• Goal of the exercise: Please repeat, exactly and without pictures, the lines of the entries below that run from the one containing "green star: rotated" through the one containing "brown star at (179, 382): moved".

#### Provided records

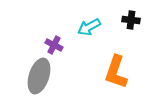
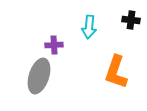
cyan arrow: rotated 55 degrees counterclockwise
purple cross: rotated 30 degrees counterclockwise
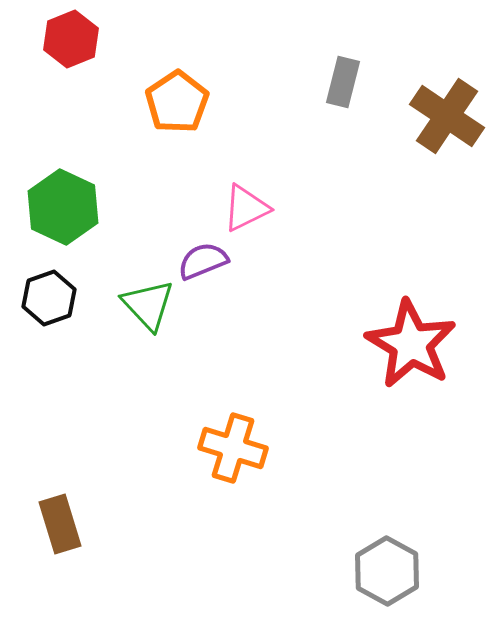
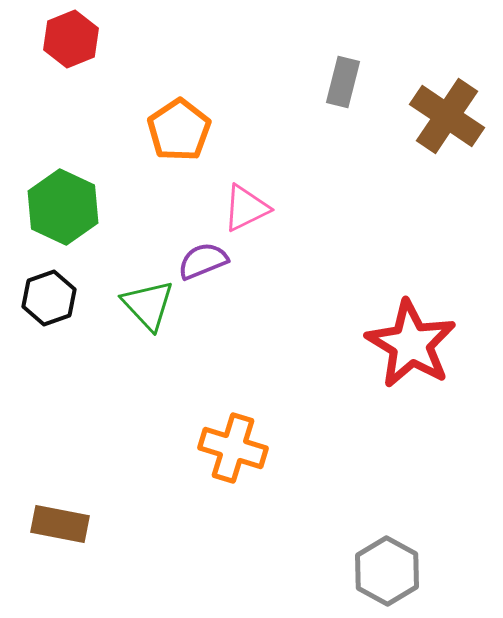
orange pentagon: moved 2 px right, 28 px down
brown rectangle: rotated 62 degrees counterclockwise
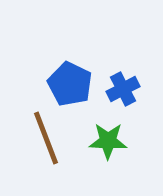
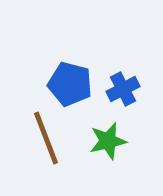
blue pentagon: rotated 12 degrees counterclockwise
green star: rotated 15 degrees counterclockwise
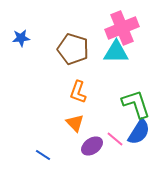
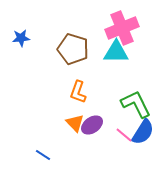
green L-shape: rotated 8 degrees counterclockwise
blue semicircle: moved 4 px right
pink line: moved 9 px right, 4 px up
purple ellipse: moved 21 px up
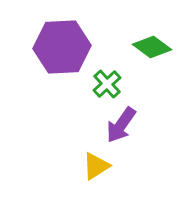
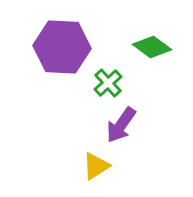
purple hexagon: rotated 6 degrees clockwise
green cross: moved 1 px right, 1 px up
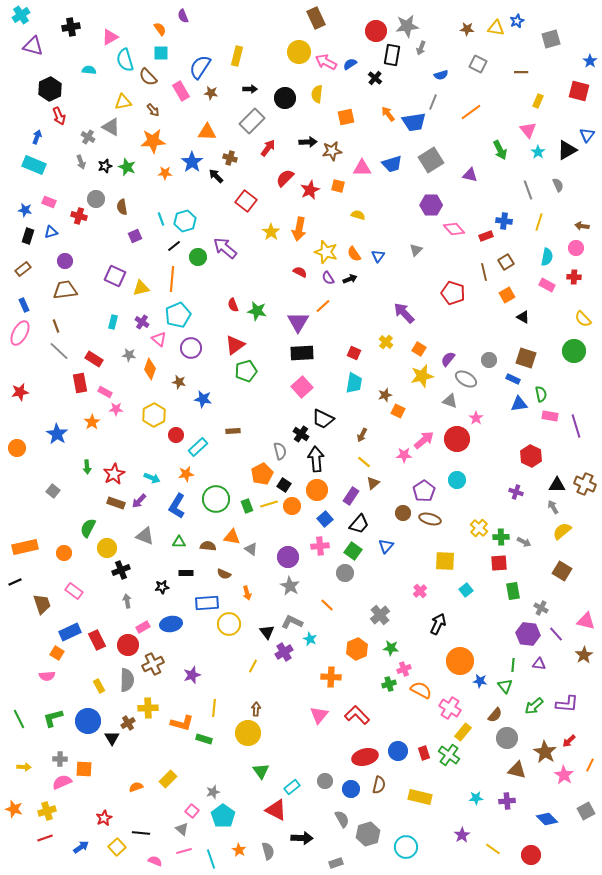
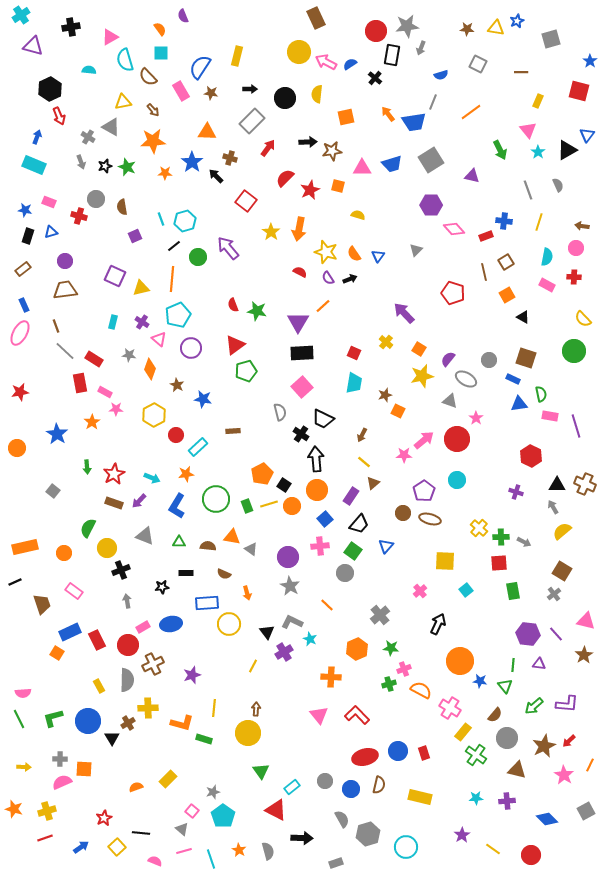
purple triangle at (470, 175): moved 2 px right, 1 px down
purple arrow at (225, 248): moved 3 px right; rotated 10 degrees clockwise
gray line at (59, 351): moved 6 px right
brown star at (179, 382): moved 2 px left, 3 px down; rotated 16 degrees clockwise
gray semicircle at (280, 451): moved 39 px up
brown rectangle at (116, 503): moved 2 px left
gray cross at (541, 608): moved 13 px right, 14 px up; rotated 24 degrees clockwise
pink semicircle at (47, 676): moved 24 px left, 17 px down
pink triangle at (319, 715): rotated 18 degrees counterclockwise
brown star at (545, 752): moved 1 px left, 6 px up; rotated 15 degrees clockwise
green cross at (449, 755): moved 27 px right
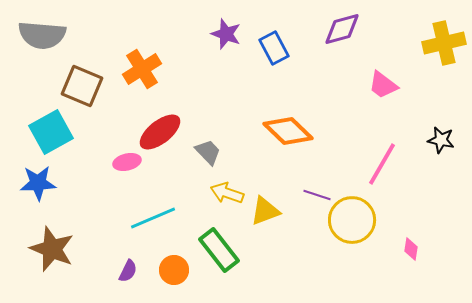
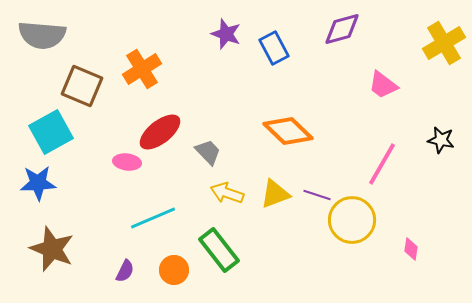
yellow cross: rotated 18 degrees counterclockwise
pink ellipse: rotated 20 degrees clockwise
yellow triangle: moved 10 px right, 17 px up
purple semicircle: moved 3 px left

########

• Exercise output:
green star: rotated 15 degrees counterclockwise
green L-shape: rotated 8 degrees counterclockwise
blue semicircle: moved 4 px right
pink line: moved 9 px right, 4 px up
purple ellipse: moved 21 px up
purple hexagon: rotated 6 degrees clockwise
green cross: moved 1 px right, 1 px up
purple triangle at (470, 175): moved 2 px right, 1 px down
purple arrow at (225, 248): moved 3 px right; rotated 10 degrees clockwise
gray line at (59, 351): moved 6 px right
brown star at (179, 382): moved 2 px left, 3 px down; rotated 16 degrees clockwise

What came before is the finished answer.